Search the listing below, and show each line that includes the word "green".

<<<<

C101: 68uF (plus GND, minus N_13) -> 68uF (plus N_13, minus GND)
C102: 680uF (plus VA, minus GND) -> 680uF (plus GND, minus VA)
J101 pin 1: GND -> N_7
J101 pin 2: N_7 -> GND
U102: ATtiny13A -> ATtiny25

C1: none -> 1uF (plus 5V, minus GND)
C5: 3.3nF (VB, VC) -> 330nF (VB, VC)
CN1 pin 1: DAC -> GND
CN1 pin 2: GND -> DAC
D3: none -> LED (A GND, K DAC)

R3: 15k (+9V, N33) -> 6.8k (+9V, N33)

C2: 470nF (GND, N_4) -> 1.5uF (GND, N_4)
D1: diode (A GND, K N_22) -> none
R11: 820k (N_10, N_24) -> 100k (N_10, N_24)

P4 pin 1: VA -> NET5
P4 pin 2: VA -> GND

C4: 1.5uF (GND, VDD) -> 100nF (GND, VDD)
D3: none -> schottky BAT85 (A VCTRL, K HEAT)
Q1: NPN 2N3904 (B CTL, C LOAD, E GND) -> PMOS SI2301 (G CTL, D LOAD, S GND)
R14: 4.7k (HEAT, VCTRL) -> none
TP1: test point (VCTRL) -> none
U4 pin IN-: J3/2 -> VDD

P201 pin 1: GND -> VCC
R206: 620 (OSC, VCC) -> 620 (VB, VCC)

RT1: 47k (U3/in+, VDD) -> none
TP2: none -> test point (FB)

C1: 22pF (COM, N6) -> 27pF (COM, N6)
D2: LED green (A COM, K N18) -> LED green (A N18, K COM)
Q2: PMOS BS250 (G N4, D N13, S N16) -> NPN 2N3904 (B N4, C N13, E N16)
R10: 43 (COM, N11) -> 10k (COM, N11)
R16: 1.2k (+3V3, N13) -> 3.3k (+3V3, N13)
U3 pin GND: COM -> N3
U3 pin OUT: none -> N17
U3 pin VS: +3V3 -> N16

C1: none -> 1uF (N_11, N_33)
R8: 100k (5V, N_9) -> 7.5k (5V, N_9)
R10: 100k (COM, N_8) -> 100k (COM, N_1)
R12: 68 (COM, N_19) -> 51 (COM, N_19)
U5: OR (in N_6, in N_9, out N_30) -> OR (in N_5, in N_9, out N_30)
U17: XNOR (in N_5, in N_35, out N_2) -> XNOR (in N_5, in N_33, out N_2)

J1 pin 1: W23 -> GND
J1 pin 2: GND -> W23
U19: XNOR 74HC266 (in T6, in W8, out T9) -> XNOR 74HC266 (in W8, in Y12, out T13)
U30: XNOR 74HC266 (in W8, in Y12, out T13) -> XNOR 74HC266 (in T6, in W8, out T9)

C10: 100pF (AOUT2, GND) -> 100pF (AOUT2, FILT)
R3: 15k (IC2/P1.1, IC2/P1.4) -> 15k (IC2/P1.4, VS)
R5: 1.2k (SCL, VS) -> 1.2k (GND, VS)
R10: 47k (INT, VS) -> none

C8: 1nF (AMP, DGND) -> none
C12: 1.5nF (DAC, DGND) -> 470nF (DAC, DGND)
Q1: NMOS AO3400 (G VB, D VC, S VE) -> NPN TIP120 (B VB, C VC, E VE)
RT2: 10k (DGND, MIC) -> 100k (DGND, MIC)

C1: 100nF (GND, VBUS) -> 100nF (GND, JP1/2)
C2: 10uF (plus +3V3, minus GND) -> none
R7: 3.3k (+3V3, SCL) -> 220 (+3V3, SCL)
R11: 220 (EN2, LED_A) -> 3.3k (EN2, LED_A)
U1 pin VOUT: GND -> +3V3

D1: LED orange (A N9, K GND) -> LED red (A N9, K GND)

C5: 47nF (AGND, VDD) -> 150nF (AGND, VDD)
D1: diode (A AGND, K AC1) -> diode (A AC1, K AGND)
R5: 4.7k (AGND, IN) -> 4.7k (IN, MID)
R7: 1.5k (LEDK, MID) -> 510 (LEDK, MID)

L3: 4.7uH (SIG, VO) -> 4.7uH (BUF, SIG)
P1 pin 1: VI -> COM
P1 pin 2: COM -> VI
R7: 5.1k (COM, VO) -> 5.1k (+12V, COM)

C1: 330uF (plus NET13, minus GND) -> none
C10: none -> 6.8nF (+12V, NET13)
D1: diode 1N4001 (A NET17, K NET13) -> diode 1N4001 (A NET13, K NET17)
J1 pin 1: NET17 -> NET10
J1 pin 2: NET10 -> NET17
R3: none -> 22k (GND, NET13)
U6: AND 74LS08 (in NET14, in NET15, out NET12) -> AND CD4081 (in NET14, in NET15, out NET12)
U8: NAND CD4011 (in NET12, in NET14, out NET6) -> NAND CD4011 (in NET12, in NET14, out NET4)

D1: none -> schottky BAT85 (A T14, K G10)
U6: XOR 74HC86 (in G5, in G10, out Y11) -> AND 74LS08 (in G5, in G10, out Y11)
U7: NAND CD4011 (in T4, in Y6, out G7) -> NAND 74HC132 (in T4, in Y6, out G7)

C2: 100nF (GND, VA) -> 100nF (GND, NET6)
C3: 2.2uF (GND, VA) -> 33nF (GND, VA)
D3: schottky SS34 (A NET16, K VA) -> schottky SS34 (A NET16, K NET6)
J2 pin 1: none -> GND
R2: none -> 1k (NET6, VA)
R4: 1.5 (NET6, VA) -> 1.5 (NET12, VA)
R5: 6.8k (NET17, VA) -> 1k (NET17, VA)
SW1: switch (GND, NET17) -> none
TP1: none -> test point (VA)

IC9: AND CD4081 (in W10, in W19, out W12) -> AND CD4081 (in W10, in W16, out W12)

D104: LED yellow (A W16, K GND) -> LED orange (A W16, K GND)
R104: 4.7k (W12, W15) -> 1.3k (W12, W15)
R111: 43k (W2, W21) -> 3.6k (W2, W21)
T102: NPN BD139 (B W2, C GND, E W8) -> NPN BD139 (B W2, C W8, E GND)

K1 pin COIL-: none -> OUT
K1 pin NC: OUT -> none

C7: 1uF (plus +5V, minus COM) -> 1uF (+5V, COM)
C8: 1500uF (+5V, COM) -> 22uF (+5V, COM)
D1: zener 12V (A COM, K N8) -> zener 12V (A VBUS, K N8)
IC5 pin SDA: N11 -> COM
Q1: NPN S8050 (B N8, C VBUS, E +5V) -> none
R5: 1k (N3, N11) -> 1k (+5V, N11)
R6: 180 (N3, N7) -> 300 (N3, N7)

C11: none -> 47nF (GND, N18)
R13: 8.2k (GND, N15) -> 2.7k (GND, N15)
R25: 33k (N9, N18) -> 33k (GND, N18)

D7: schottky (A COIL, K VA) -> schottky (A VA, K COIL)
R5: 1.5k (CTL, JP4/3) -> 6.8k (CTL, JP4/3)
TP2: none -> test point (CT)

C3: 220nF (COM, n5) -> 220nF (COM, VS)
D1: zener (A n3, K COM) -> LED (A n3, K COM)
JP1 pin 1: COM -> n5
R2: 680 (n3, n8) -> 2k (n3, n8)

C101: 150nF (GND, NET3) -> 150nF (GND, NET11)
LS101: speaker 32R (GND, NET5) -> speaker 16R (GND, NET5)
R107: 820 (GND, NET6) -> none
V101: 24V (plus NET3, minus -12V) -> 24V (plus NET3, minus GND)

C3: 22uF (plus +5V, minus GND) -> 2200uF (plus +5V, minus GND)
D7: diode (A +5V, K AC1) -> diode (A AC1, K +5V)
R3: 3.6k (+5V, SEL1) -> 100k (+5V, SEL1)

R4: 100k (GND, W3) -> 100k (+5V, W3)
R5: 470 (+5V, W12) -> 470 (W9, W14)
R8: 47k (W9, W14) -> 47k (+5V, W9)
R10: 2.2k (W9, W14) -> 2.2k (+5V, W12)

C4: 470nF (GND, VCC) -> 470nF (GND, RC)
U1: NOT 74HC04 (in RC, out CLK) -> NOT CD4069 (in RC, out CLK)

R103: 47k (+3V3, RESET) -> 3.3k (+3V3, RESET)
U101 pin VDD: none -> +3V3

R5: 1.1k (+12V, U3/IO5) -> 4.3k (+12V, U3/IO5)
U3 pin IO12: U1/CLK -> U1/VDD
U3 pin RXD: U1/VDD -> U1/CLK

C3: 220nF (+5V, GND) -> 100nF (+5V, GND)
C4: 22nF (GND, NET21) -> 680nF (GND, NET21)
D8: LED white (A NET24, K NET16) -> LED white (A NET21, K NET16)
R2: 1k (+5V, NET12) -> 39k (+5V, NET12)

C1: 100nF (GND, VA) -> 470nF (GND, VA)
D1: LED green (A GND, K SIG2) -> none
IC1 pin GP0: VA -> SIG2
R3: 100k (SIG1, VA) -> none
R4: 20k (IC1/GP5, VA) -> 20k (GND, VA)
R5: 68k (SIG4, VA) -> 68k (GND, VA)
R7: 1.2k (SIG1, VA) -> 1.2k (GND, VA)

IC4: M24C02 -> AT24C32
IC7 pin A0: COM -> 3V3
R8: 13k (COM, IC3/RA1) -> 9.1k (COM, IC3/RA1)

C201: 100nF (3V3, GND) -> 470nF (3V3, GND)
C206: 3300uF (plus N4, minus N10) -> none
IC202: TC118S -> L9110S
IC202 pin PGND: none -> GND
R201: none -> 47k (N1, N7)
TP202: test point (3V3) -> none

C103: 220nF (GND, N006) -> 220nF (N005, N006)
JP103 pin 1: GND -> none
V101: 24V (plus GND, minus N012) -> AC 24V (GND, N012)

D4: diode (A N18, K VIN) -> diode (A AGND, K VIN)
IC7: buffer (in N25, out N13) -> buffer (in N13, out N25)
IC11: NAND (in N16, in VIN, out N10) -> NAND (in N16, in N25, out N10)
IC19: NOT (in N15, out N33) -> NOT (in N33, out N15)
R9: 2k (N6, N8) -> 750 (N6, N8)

>>>>

- **Response to the task**:
D2: LED green (A COM, K N18) -> LED green (A N18, K COM)
D1: LED green (A GND, K SIG2) -> none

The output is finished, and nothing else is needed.